**Task instructions:** Copy each of the following items word for word, keeping every line as it appears.

**Input rows:**
※
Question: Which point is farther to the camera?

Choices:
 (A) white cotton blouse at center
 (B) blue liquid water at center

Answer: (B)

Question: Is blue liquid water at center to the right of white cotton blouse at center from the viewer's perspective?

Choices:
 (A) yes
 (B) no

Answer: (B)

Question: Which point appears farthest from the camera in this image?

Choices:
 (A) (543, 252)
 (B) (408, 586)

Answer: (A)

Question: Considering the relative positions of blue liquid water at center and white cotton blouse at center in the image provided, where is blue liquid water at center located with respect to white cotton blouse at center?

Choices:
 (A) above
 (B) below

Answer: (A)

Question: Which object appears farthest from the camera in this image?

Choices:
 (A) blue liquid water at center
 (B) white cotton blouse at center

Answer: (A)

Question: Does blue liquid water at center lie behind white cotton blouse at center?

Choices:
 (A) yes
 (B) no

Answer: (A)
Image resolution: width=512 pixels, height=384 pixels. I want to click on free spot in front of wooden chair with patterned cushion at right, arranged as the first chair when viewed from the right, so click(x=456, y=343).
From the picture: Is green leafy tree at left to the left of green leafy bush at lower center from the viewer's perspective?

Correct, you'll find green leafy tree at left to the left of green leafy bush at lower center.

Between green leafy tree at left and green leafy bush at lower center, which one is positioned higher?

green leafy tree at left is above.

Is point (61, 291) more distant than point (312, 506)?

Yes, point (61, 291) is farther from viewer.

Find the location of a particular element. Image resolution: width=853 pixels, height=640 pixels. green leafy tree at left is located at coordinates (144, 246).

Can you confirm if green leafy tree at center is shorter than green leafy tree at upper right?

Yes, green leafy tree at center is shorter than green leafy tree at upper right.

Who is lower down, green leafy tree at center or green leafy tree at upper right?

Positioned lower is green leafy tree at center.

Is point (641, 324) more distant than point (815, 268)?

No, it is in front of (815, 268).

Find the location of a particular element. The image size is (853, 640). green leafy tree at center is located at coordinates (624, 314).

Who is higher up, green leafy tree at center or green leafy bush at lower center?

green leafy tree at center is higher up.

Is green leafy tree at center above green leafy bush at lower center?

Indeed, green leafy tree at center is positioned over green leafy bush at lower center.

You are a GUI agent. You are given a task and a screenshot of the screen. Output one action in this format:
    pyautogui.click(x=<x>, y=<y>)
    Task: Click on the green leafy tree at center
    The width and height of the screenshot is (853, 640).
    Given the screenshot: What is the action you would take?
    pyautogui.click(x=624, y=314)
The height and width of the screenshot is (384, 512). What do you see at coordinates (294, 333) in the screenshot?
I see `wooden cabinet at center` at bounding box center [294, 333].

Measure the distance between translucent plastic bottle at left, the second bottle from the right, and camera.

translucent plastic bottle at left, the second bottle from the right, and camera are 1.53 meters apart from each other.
※
**Right answer:**
Question: Which point is farther to the camera?

Choices:
 (A) white cotton blouse at center
 (B) blue liquid water at center

Answer: (B)

Question: Is blue liquid water at center to the right of white cotton blouse at center from the viewer's perspective?

Choices:
 (A) yes
 (B) no

Answer: (B)

Question: Which point appears farthest from the camera in this image?

Choices:
 (A) (543, 252)
 (B) (408, 586)

Answer: (A)

Question: Considering the relative positions of blue liquid water at center and white cotton blouse at center in the image provided, where is blue liquid water at center located with respect to white cotton blouse at center?

Choices:
 (A) above
 (B) below

Answer: (A)

Question: Which object appears farthest from the camera in this image?

Choices:
 (A) blue liquid water at center
 (B) white cotton blouse at center

Answer: (A)

Question: Does blue liquid water at center lie behind white cotton blouse at center?

Choices:
 (A) yes
 (B) no

Answer: (A)
Image resolution: width=512 pixels, height=384 pixels. I want to click on free spot in front of wooden chair with patterned cushion at right, arranged as the first chair when viewed from the right, so click(x=456, y=343).
From the picture: Is green leafy tree at left to the left of green leafy bush at lower center from the viewer's perspective?

Correct, you'll find green leafy tree at left to the left of green leafy bush at lower center.

Between green leafy tree at left and green leafy bush at lower center, which one is positioned higher?

green leafy tree at left is above.

Is point (61, 291) more distant than point (312, 506)?

Yes, point (61, 291) is farther from viewer.

Find the location of a particular element. Image resolution: width=853 pixels, height=640 pixels. green leafy tree at left is located at coordinates (144, 246).

Can you confirm if green leafy tree at center is shorter than green leafy tree at upper right?

Yes, green leafy tree at center is shorter than green leafy tree at upper right.

Who is lower down, green leafy tree at center or green leafy tree at upper right?

Positioned lower is green leafy tree at center.

Is point (641, 324) more distant than point (815, 268)?

No, it is in front of (815, 268).

Find the location of a particular element. The image size is (853, 640). green leafy tree at center is located at coordinates (624, 314).

Who is higher up, green leafy tree at center or green leafy bush at lower center?

green leafy tree at center is higher up.

Is green leafy tree at center above green leafy bush at lower center?

Indeed, green leafy tree at center is positioned over green leafy bush at lower center.

You are a GUI agent. You are given a task and a screenshot of the screen. Output one action in this format:
    pyautogui.click(x=<x>, y=<y>)
    Task: Click on the green leafy tree at center
    The width and height of the screenshot is (853, 640).
    Given the screenshot: What is the action you would take?
    pyautogui.click(x=624, y=314)
The height and width of the screenshot is (384, 512). What do you see at coordinates (294, 333) in the screenshot?
I see `wooden cabinet at center` at bounding box center [294, 333].

Measure the distance between translucent plastic bottle at left, the second bottle from the right, and camera.

translucent plastic bottle at left, the second bottle from the right, and camera are 1.53 meters apart from each other.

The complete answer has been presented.